[Synthetic shape transformation data]
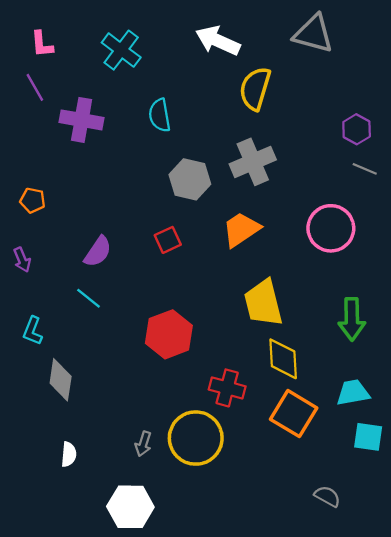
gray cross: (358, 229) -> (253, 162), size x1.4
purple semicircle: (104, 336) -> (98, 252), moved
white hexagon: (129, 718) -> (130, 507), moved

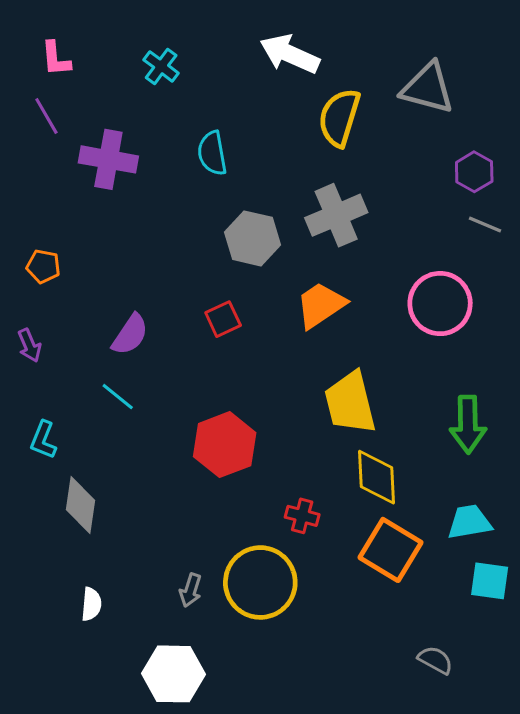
gray triangle: (313, 34) -> (428, 88), moved
cyan cross: (121, 50) -> (161, 66), size x0.7
red cross: (227, 388) -> (302, 516), size x0.7

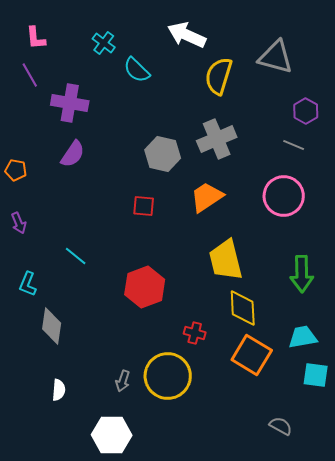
cyan semicircle: (212, 153) -> (137, 70), moved, turned -36
gray line: (485, 225) -> (294, 145), moved
orange pentagon: (43, 266) -> (16, 170), moved
red square: (223, 319) -> (144, 206), turned 30
purple semicircle: (130, 335) -> (73, 154), moved

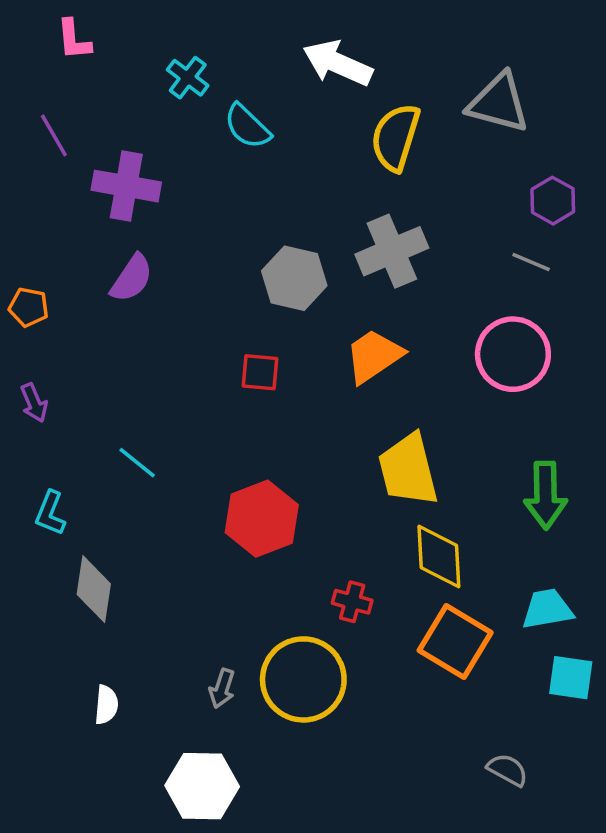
pink L-shape: (36, 38) -> (74, 40), moved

**The problem:**
Please retype the data exactly. The pictures do not go in.

**Solution to this exercise:**
gray cross: (358, 229) -> (253, 162), size x1.4
purple semicircle: (104, 336) -> (98, 252), moved
white hexagon: (129, 718) -> (130, 507), moved

gray triangle: (313, 34) -> (428, 88), moved
cyan cross: (121, 50) -> (161, 66), size x0.7
red cross: (227, 388) -> (302, 516), size x0.7

cyan semicircle: (212, 153) -> (137, 70), moved, turned -36
gray line: (485, 225) -> (294, 145), moved
orange pentagon: (43, 266) -> (16, 170), moved
red square: (223, 319) -> (144, 206), turned 30
purple semicircle: (130, 335) -> (73, 154), moved

pink L-shape: (36, 38) -> (74, 40), moved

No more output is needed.